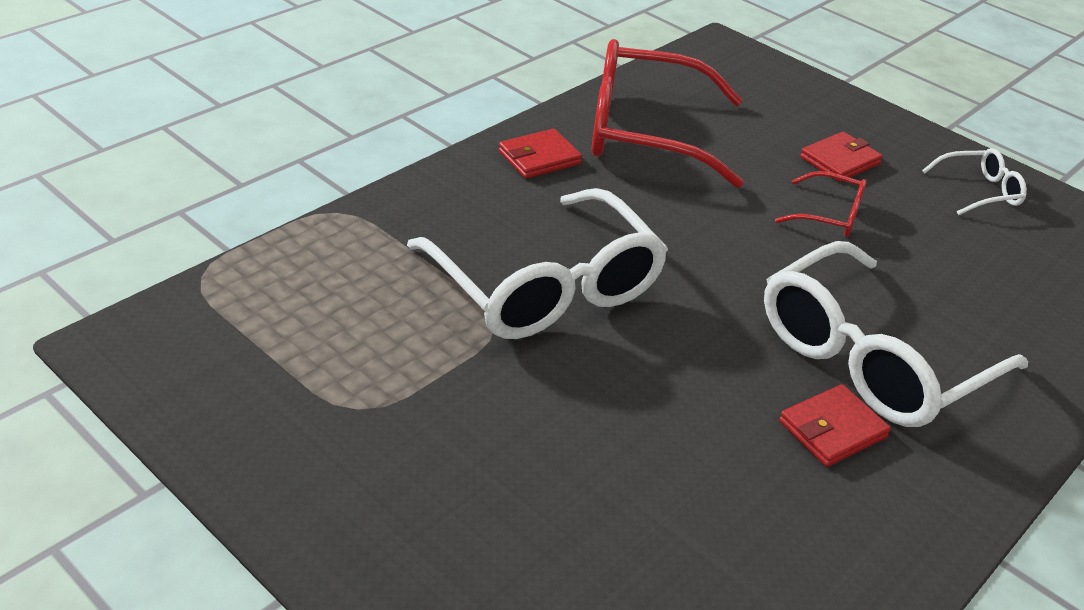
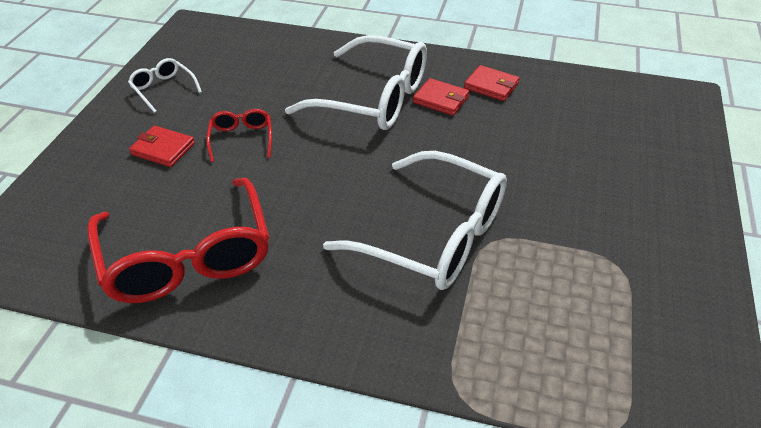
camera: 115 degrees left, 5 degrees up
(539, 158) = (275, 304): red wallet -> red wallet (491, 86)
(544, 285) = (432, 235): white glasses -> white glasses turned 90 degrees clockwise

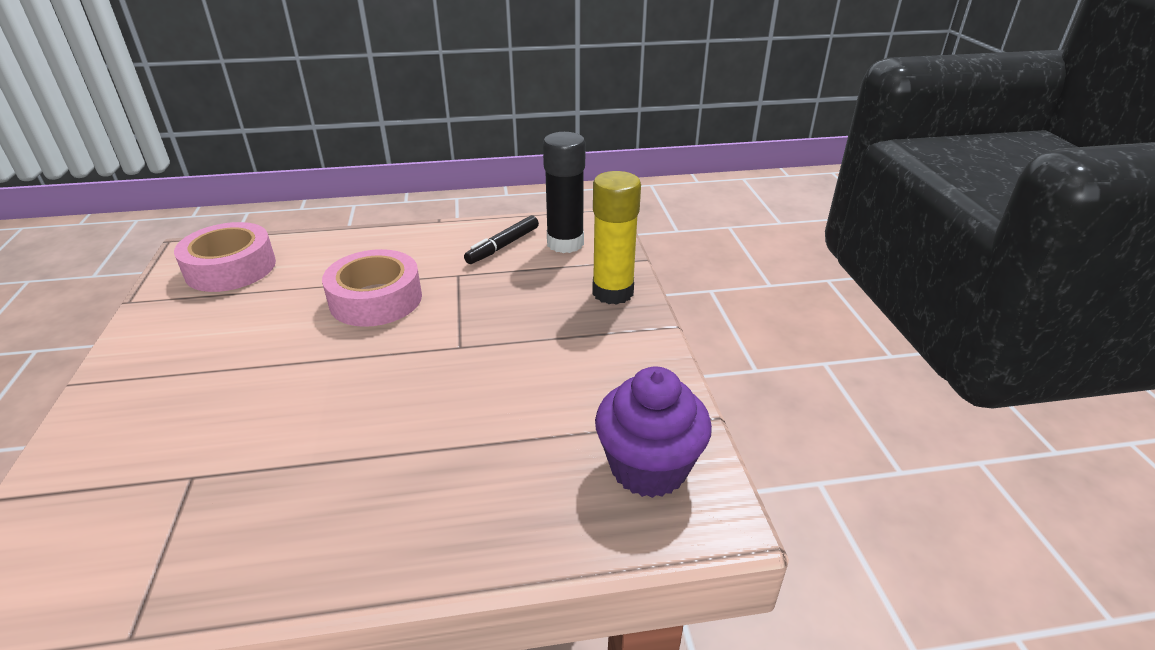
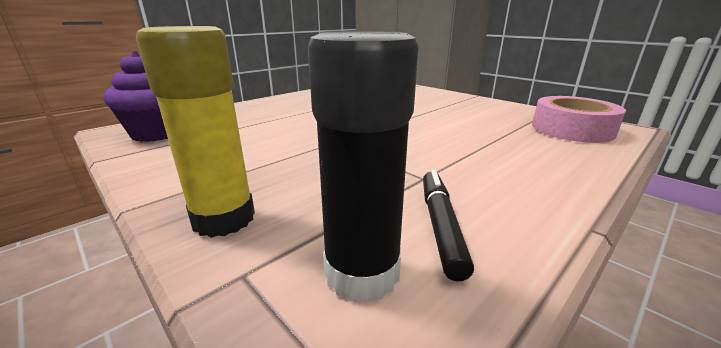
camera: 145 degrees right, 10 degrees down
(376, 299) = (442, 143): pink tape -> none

■ ■ ■ ■ ■ ■ ■

* ASSIGNMENT
Exactly as written, restate all of the data, leaving out the images.

* REPLY
camera: 115 degrees left, 5 degrees up
(539, 158) = (275, 304): red wallet -> red wallet (491, 86)
(544, 285) = (432, 235): white glasses -> white glasses turned 90 degrees clockwise

camera: 145 degrees right, 10 degrees down
(376, 299) = (442, 143): pink tape -> none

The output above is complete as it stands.